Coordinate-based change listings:
####################

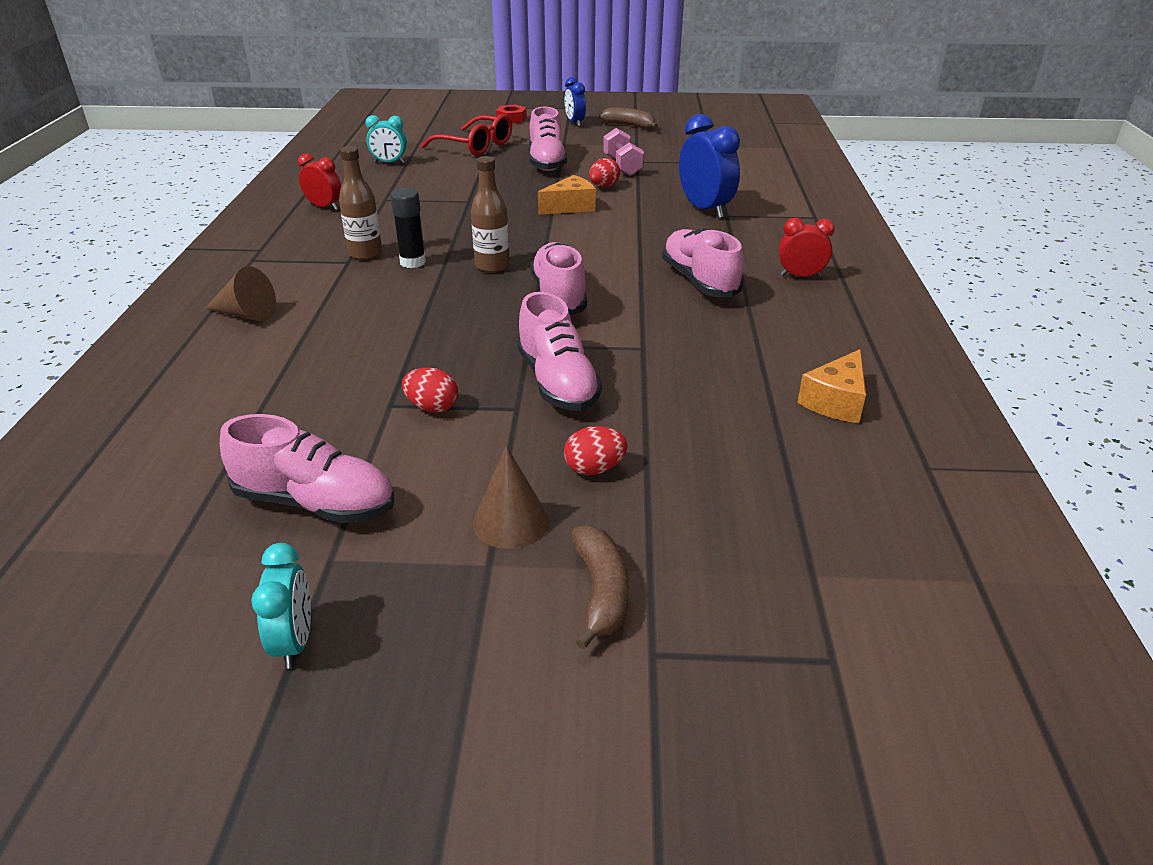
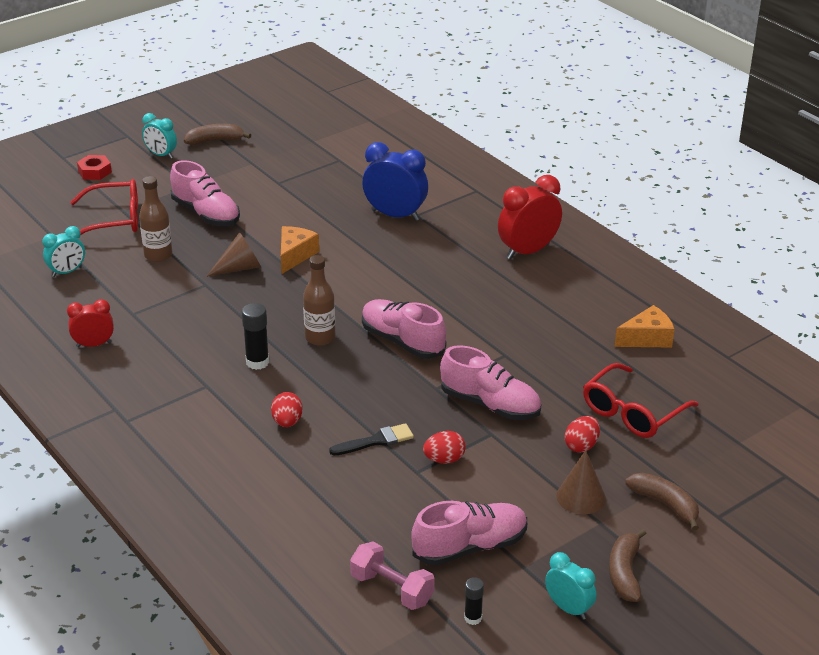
camera: 40 degrees left, 0 degrees up
brown cone [205,266,276,321] -> brown cone moved to [206,232,261,277]
brown bottle [339,146,382,260] -> brown bottle moved to [139,176,172,262]
blue clock [565,77,586,127] -> turquoise clock [142,113,177,158]
red egg [589,158,620,187] -> red egg moved to [271,392,303,427]
pink dumbbell [603,128,644,176] -> pink dumbbell moved to [350,542,435,610]
pink shoe [662,228,744,298] -> none
red clock [779,218,835,277] -> red clock [498,175,562,260], size x1.68
orange cheese [797,349,866,423] -> orange cheese turned 105 degrees counterclockwise [614,305,675,348]
none -> black brush [329,423,414,456]
none -> black glue stick [464,577,484,625]
none -> red glasses [583,363,698,438]
none -> brown banana [609,529,647,602]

####################

Return exactly the lines from the line holding "blue clock [565,77,586,127]" to the last line of the data, with both of those lines included and nothing added.

blue clock [565,77,586,127] -> turquoise clock [142,113,177,158]
red egg [589,158,620,187] -> red egg moved to [271,392,303,427]
pink dumbbell [603,128,644,176] -> pink dumbbell moved to [350,542,435,610]
pink shoe [662,228,744,298] -> none
red clock [779,218,835,277] -> red clock [498,175,562,260], size x1.68
orange cheese [797,349,866,423] -> orange cheese turned 105 degrees counterclockwise [614,305,675,348]
none -> black brush [329,423,414,456]
none -> black glue stick [464,577,484,625]
none -> red glasses [583,363,698,438]
none -> brown banana [609,529,647,602]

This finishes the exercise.